ACTIVITY: Output the first line of the listing and each line after it, up to and including the line that contains "green line: (361, 855) -> (379, 788), moved", exactly as written, minus the pictures.

SUPPLIED ENTRIES:
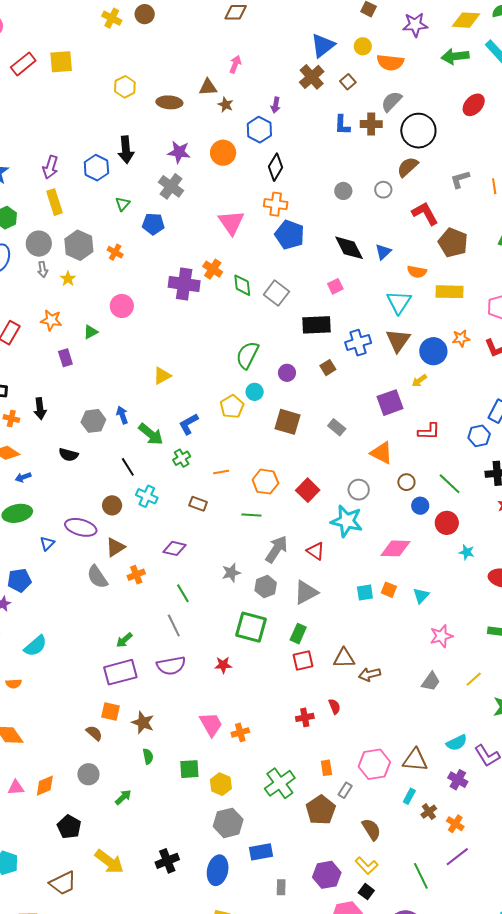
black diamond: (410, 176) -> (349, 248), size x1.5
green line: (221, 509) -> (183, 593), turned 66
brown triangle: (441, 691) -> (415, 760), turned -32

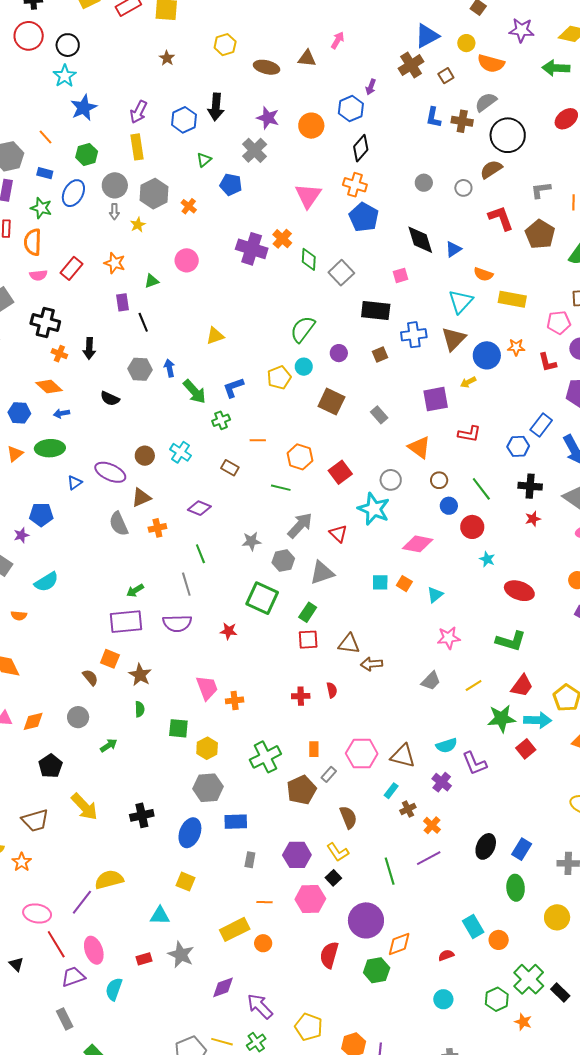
brown star: (226, 105) -> (167, 58), moved
brown pentagon: (453, 243) -> (540, 234), moved
black line: (128, 467) -> (143, 322), moved

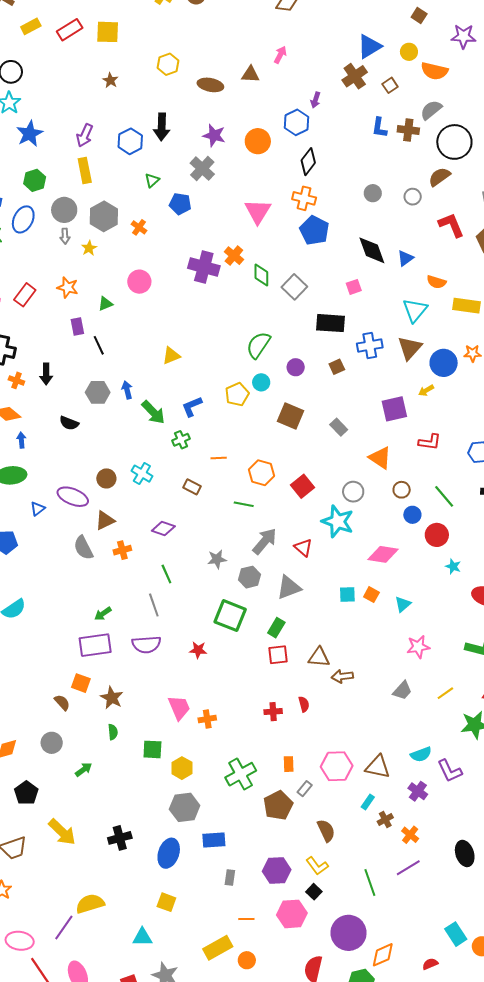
blue arrow: (62, 413) -> (21, 440), turned 98
black ellipse: (486, 846) -> (465, 853), turned -40

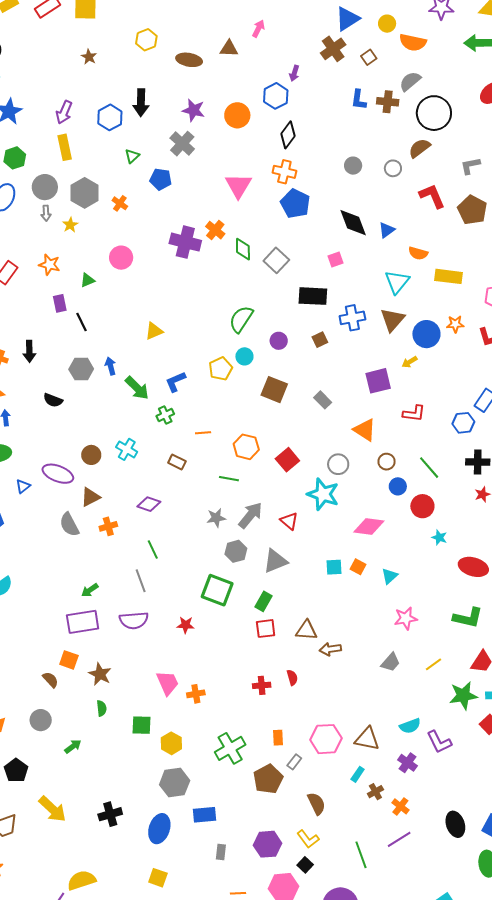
gray star: (217, 559) -> (216, 518), moved

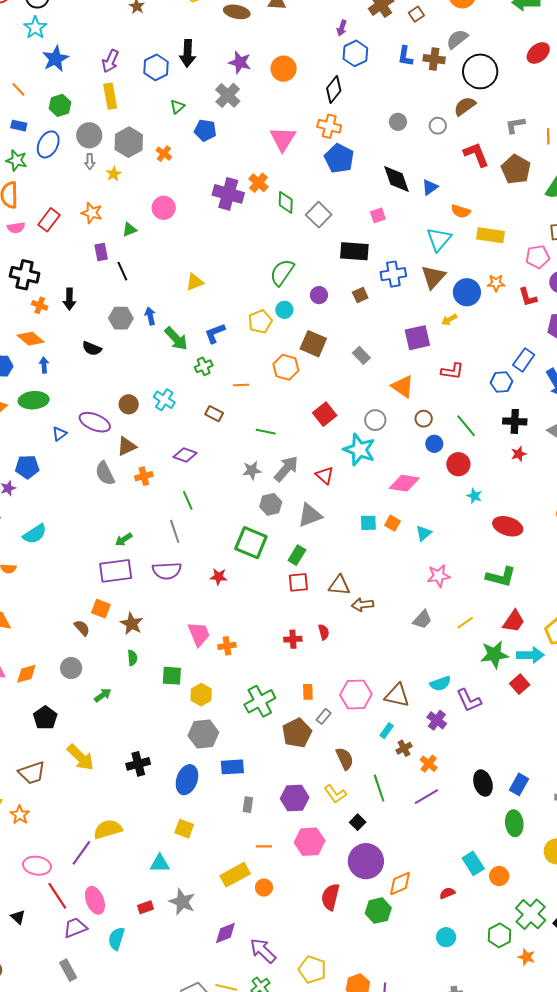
blue hexagon: (276, 96) -> (355, 53), moved
orange hexagon: (246, 447) -> (286, 367), moved
green line: (361, 855) -> (379, 788), moved
black square: (305, 865) -> (358, 822), moved

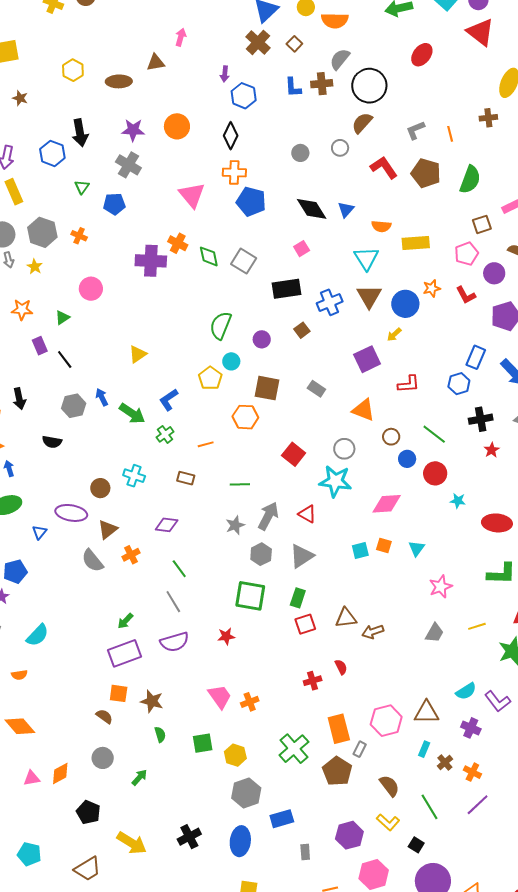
yellow line: (465, 623) -> (477, 626), turned 30
orange rectangle: (308, 692) -> (339, 729), size x1.8

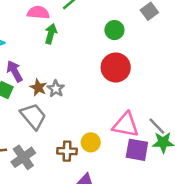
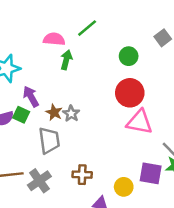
gray trapezoid: (33, 116) -> (49, 140), turned 32
pink triangle: (126, 125) -> (140, 122), moved
yellow circle: (91, 142) -> (124, 187), moved

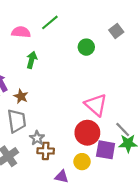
green arrow: (66, 60) -> (32, 60), moved
red circle: (130, 93) -> (87, 133), moved
gray star: (71, 114) -> (37, 138), moved
pink triangle: (140, 122) -> (96, 105), turned 30

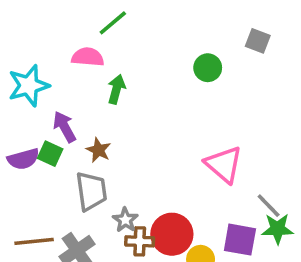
green line: (50, 22) -> (113, 23), moved
gray square: (116, 31) -> (258, 41), turned -32
pink semicircle: (21, 32) -> (88, 57), moved
red circle: (87, 133) -> (172, 234), moved

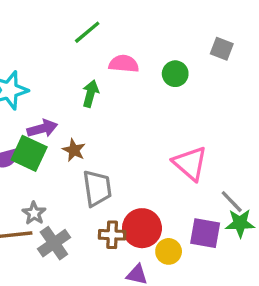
pink semicircle: (88, 57) -> (124, 64), moved
purple arrow: (64, 127) -> (42, 128), turned 104
green square: (50, 154) -> (29, 153), size x1.5
gray trapezoid: (91, 191) -> (97, 188), moved
gray star: (125, 220) -> (34, 213), moved

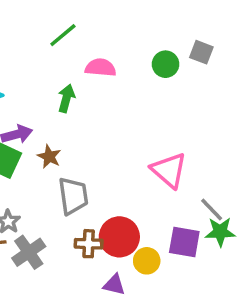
green circle: (175, 74) -> (166, 64), moved

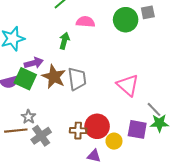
gray square: (201, 52) -> (148, 12), turned -32
green circle: (166, 64) -> (126, 20), size x1.5
brown star: (49, 156) -> (54, 77), size x1.6
gray trapezoid: (73, 196) -> (77, 79), moved

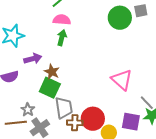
pink semicircle: (85, 22) -> (62, 20), moved
brown star: (54, 77) -> (52, 72), size x0.7
green square: (25, 79) -> (50, 88), moved
gray trapezoid: (77, 79) -> (64, 108), moved

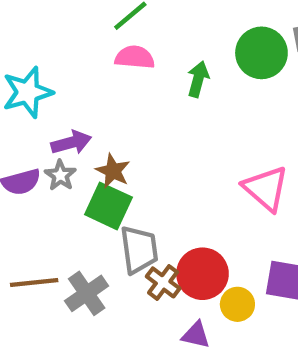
green arrow: (62, 38) -> (198, 79), moved
gray star: (28, 110) -> (60, 175), moved
brown cross: (75, 123) -> (163, 282), turned 35

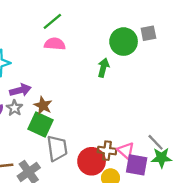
green arrow: (198, 79) -> (103, 68), moved
pink triangle: (266, 188) -> (126, 151), moved, size x0.7
brown cross: (163, 282) -> (107, 151), moved, turned -30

TASK ANSWER:
black diamond: (410, 176) -> (349, 248), size x1.5
green line: (221, 509) -> (183, 593), turned 66
brown triangle: (441, 691) -> (415, 760), turned -32

brown star: (226, 105) -> (167, 58), moved
brown pentagon: (453, 243) -> (540, 234), moved
black line: (128, 467) -> (143, 322), moved

blue arrow: (62, 413) -> (21, 440), turned 98
black ellipse: (486, 846) -> (465, 853), turned -40

gray star: (217, 559) -> (216, 518), moved

blue hexagon: (276, 96) -> (355, 53), moved
orange hexagon: (246, 447) -> (286, 367), moved
green line: (361, 855) -> (379, 788), moved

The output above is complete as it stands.